From the line with "yellow square: (230, 107) -> (210, 78), moved" down to the final line of the material, please transcribe everything exactly, but leave the pictures out.
=====
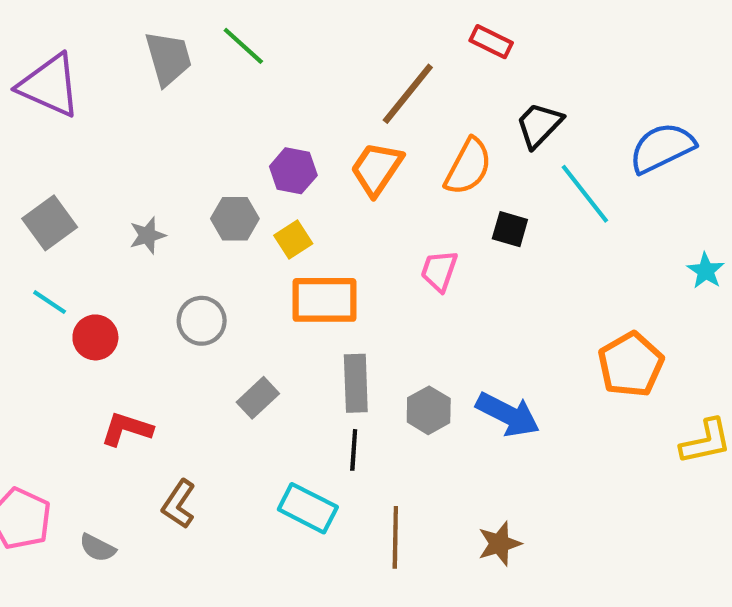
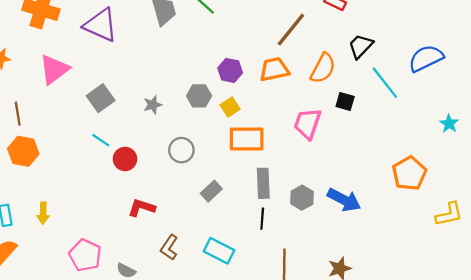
orange trapezoid: (377, 169) -> (274, 69), turned 44
pink trapezoid: (439, 271) -> (307, 124), size x1.4
cyan rectangle: (308, 508) -> (219, 251), moved

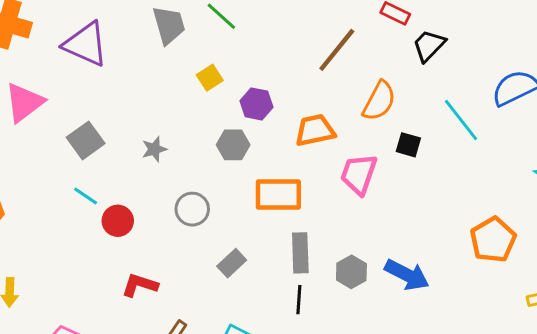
black trapezoid: (361, 46) -> (429, 46), moved
orange trapezoid: (274, 69) -> (315, 130), moved
gray hexagon: (199, 96) -> (233, 145), moved
yellow square: (230, 107) -> (210, 78), moved

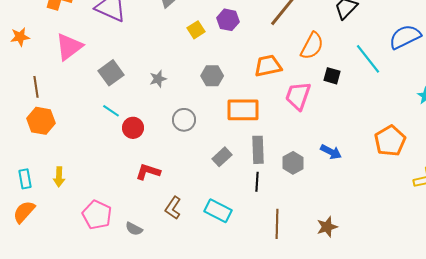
purple hexagon: (256, 104) -> (228, 20), moved
gray rectangle: (232, 263) -> (222, 157), moved
blue arrow: (407, 275) -> (331, 152), moved, size x0.7

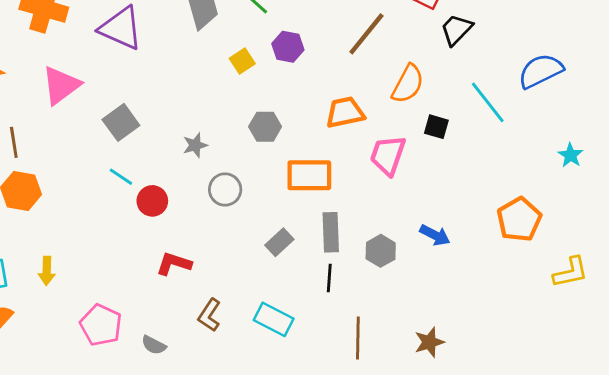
gray star: (158, 79) -> (195, 145), moved

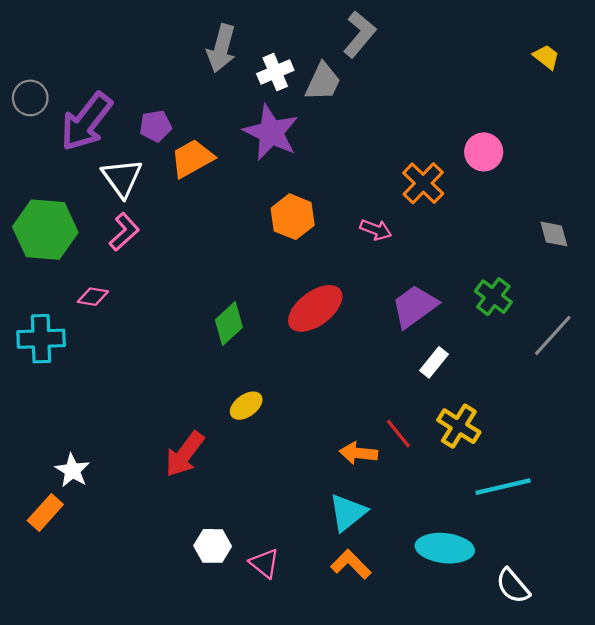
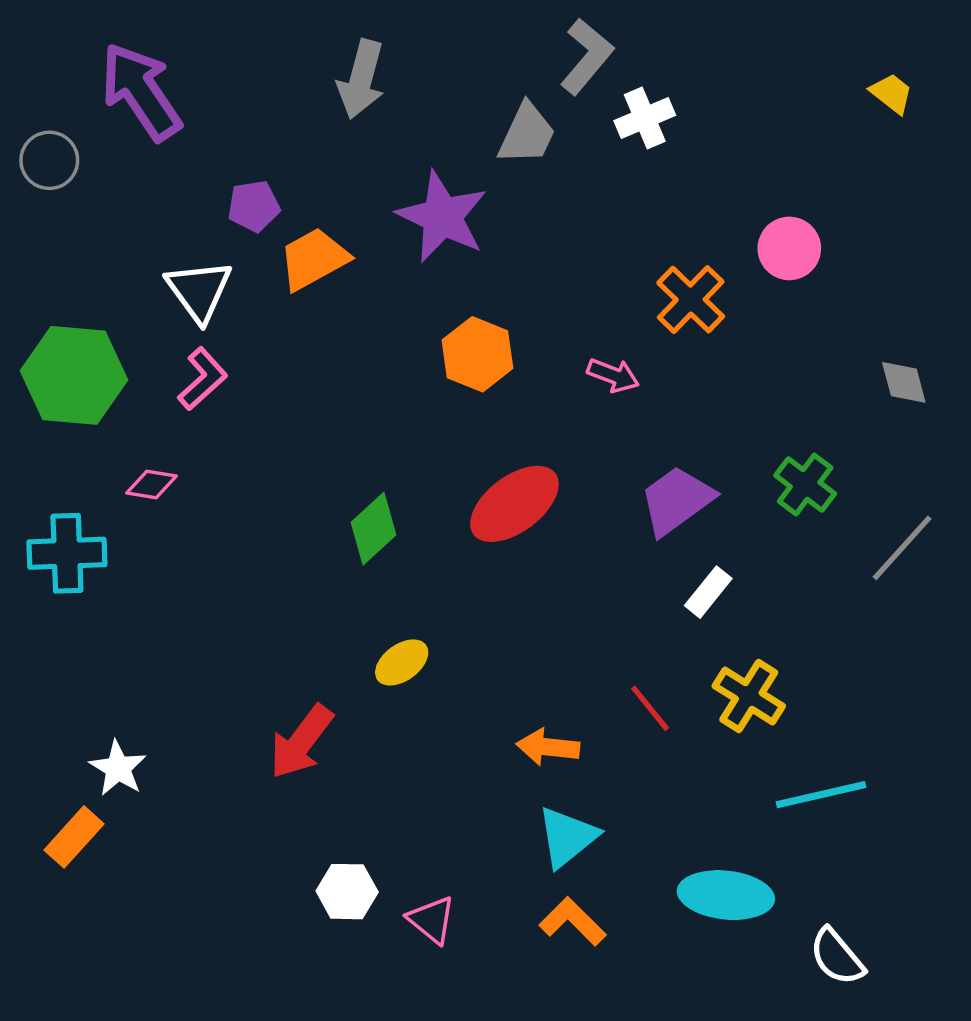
white cross: (275, 72) -> (645, 118), moved
purple arrow: (86, 122) -> (141, 92), moved, turned 108
orange arrow: (358, 453) -> (548, 747), moved

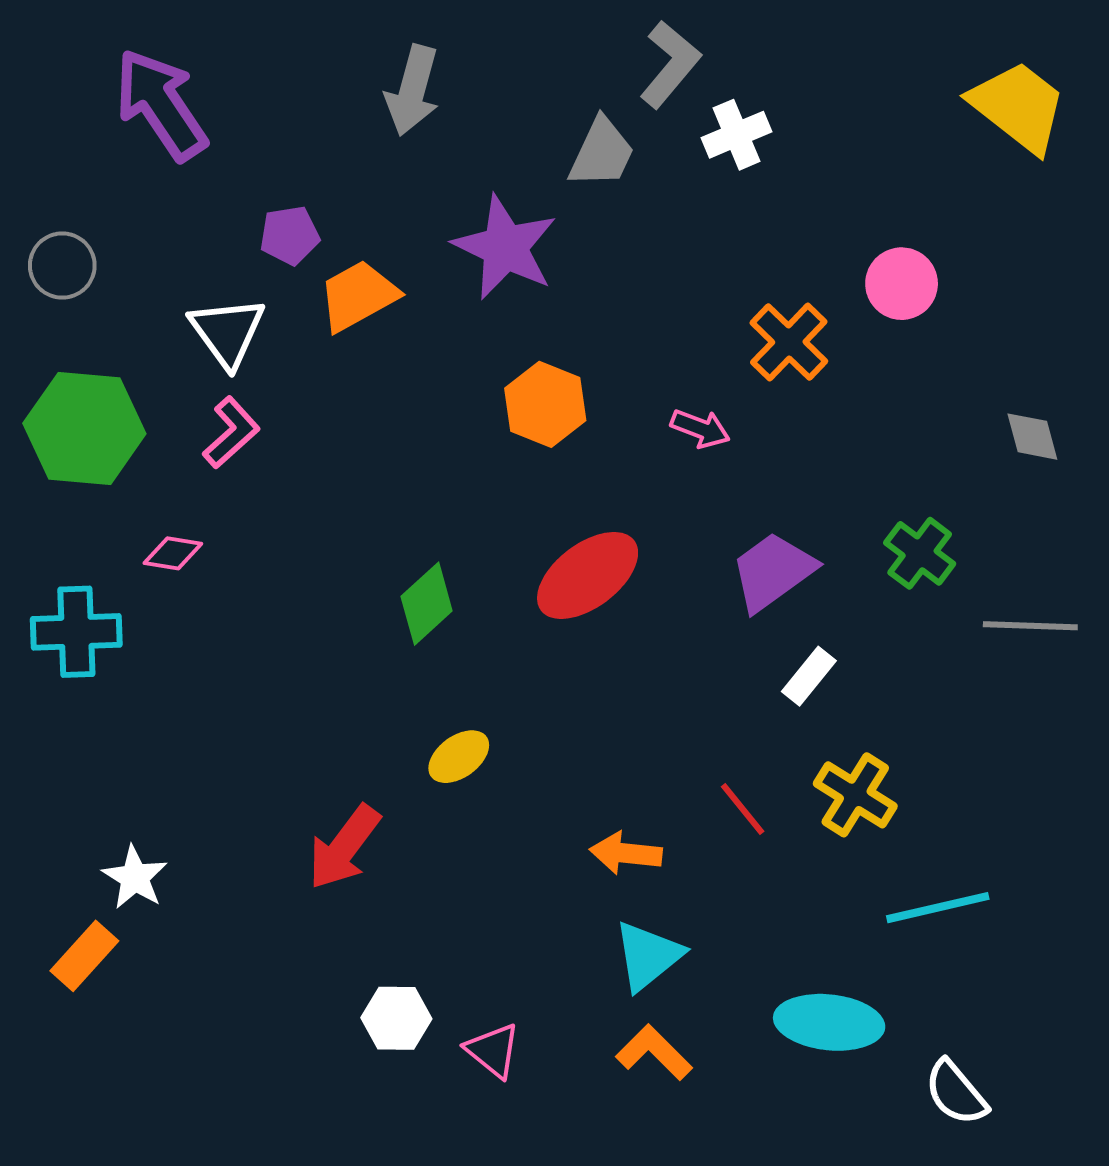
yellow trapezoid: (891, 93) -> (1018, 107), size x2.0
gray circle: (49, 160) -> (62, 266), moved
gray line: (902, 548) -> (1030, 626), turned 50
=====
▶ _SOLUTION TO THE EXERCISE_
yellow square: (230, 107) -> (210, 78), moved

purple hexagon: (256, 104) -> (228, 20), moved
gray rectangle: (232, 263) -> (222, 157), moved
blue arrow: (407, 275) -> (331, 152), moved, size x0.7

gray star: (158, 79) -> (195, 145), moved

white cross: (275, 72) -> (645, 118), moved
purple arrow: (86, 122) -> (141, 92), moved, turned 108
orange arrow: (358, 453) -> (548, 747), moved

yellow trapezoid: (891, 93) -> (1018, 107), size x2.0
gray circle: (49, 160) -> (62, 266), moved
gray line: (902, 548) -> (1030, 626), turned 50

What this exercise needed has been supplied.